WHAT YOU SHOULD DO: Each record must be written out again exactly. Skip any picture it contains.

*** INPUT MATERIAL ***

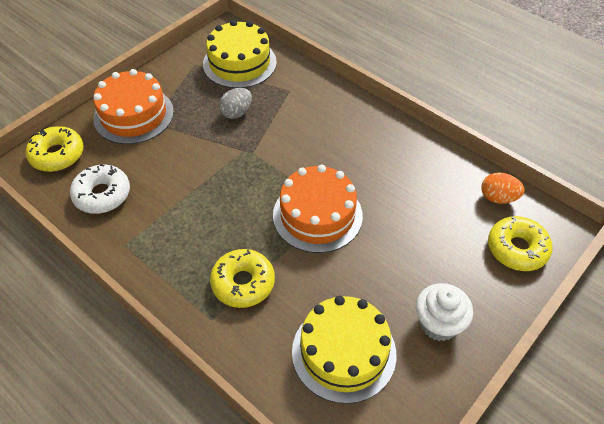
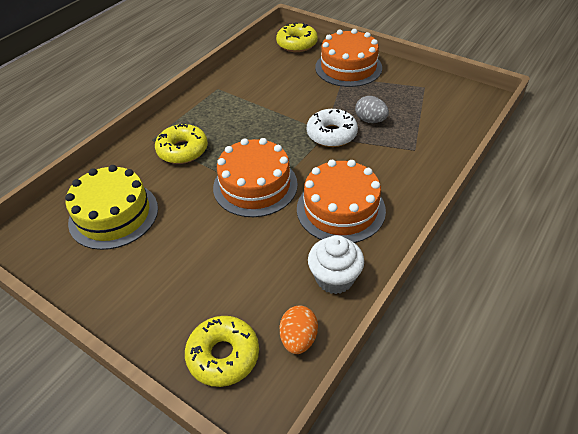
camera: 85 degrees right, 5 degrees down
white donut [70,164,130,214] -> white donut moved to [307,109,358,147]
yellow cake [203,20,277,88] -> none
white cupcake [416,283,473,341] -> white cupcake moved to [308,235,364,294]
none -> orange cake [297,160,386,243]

*** End of INPUT MATERIAL ***

EXERCISE ANSWER:
camera: 85 degrees right, 5 degrees down
white donut [70,164,130,214] -> white donut moved to [307,109,358,147]
yellow cake [203,20,277,88] -> none
white cupcake [416,283,473,341] -> white cupcake moved to [308,235,364,294]
none -> orange cake [297,160,386,243]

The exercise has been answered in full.